What is being asked:
Give back the whole listing word for word and skip each picture.

Task material:
-.-.-

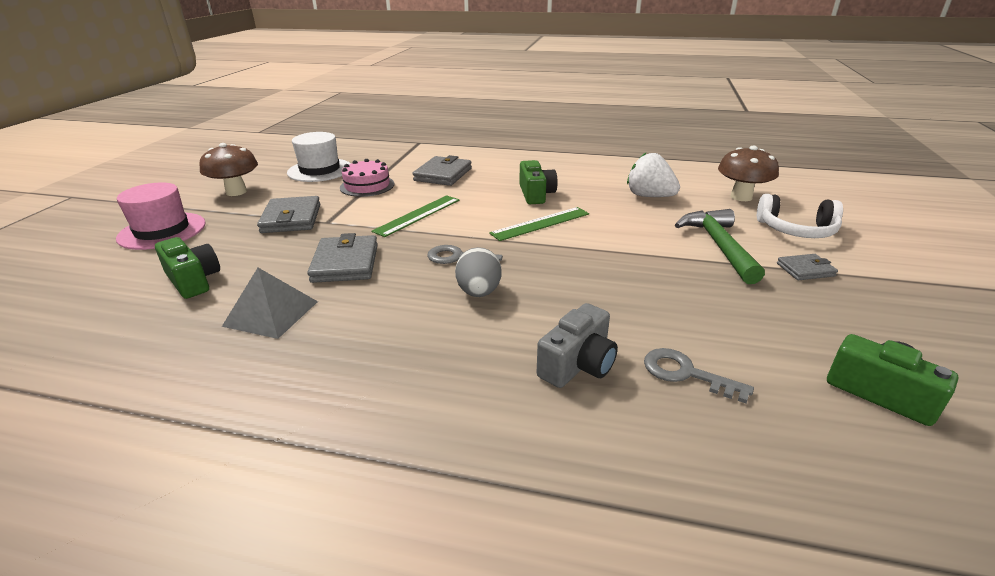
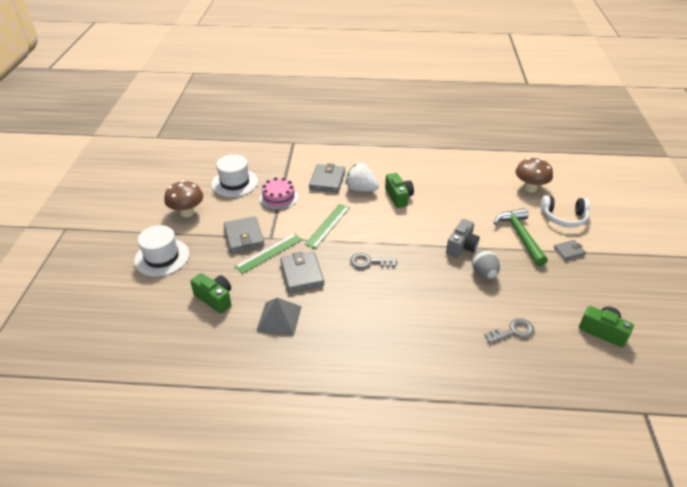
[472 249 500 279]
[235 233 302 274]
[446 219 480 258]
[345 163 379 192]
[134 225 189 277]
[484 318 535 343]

-.-.-

Response:
[472 249 500 279]
[235 233 302 274]
[446 219 480 258]
[345 163 379 192]
[134 225 189 277]
[484 318 535 343]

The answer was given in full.